*** DATA FOR ANALYSIS ***

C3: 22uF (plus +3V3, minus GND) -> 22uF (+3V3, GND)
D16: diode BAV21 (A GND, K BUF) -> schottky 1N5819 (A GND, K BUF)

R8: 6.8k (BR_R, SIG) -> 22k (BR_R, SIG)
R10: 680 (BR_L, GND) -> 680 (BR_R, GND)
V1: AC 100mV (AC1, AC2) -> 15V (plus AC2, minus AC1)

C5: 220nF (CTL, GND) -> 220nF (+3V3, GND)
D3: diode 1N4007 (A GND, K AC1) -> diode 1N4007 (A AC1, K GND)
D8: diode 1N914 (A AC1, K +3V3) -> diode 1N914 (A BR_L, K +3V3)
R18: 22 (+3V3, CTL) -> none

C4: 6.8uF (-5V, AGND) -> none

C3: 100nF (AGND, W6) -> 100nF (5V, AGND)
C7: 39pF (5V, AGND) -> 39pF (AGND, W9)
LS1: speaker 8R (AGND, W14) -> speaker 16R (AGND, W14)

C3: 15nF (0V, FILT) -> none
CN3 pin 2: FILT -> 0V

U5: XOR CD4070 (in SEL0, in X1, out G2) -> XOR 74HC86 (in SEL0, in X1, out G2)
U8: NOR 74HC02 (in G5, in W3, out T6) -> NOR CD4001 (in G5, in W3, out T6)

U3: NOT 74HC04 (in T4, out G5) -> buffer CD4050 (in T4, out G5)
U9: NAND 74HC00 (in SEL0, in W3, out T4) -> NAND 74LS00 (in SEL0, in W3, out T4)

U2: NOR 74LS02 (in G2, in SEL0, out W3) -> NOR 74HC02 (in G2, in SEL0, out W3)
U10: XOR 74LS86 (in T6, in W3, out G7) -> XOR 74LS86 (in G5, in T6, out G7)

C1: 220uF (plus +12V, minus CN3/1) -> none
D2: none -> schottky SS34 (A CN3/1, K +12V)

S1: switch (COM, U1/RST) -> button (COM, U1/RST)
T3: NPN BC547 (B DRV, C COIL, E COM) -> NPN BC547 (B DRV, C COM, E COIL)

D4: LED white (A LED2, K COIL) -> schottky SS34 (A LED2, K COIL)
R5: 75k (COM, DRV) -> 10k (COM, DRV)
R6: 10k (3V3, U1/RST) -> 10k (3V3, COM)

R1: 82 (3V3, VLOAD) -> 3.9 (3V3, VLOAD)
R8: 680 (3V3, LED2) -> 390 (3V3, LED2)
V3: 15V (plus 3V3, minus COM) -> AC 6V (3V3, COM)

*** End of DATA FOR ANALYSIS ***

Retype the lines from the one containing "R10: 680 (BR_L, GND) -> 680 (BR_R, GND)" through the last line of the records. Leave out everything else.

**REPLY**
R10: 680 (BR_L, GND) -> 680 (BR_R, GND)
V1: AC 100mV (AC1, AC2) -> 15V (plus AC2, minus AC1)

C5: 220nF (CTL, GND) -> 220nF (+3V3, GND)
D3: diode 1N4007 (A GND, K AC1) -> diode 1N4007 (A AC1, K GND)
D8: diode 1N914 (A AC1, K +3V3) -> diode 1N914 (A BR_L, K +3V3)
R18: 22 (+3V3, CTL) -> none

C4: 6.8uF (-5V, AGND) -> none

C3: 100nF (AGND, W6) -> 100nF (5V, AGND)
C7: 39pF (5V, AGND) -> 39pF (AGND, W9)
LS1: speaker 8R (AGND, W14) -> speaker 16R (AGND, W14)

C3: 15nF (0V, FILT) -> none
CN3 pin 2: FILT -> 0V

U5: XOR CD4070 (in SEL0, in X1, out G2) -> XOR 74HC86 (in SEL0, in X1, out G2)
U8: NOR 74HC02 (in G5, in W3, out T6) -> NOR CD4001 (in G5, in W3, out T6)

U3: NOT 74HC04 (in T4, out G5) -> buffer CD4050 (in T4, out G5)
U9: NAND 74HC00 (in SEL0, in W3, out T4) -> NAND 74LS00 (in SEL0, in W3, out T4)

U2: NOR 74LS02 (in G2, in SEL0, out W3) -> NOR 74HC02 (in G2, in SEL0, out W3)
U10: XOR 74LS86 (in T6, in W3, out G7) -> XOR 74LS86 (in G5, in T6, out G7)

C1: 220uF (plus +12V, minus CN3/1) -> none
D2: none -> schottky SS34 (A CN3/1, K +12V)

S1: switch (COM, U1/RST) -> button (COM, U1/RST)
T3: NPN BC547 (B DRV, C COIL, E COM) -> NPN BC547 (B DRV, C COM, E COIL)

D4: LED white (A LED2, K COIL) -> schottky SS34 (A LED2, K COIL)
R5: 75k (COM, DRV) -> 10k (COM, DRV)
R6: 10k (3V3, U1/RST) -> 10k (3V3, COM)

R1: 82 (3V3, VLOAD) -> 3.9 (3V3, VLOAD)
R8: 680 (3V3, LED2) -> 390 (3V3, LED2)
V3: 15V (plus 3V3, minus COM) -> AC 6V (3V3, COM)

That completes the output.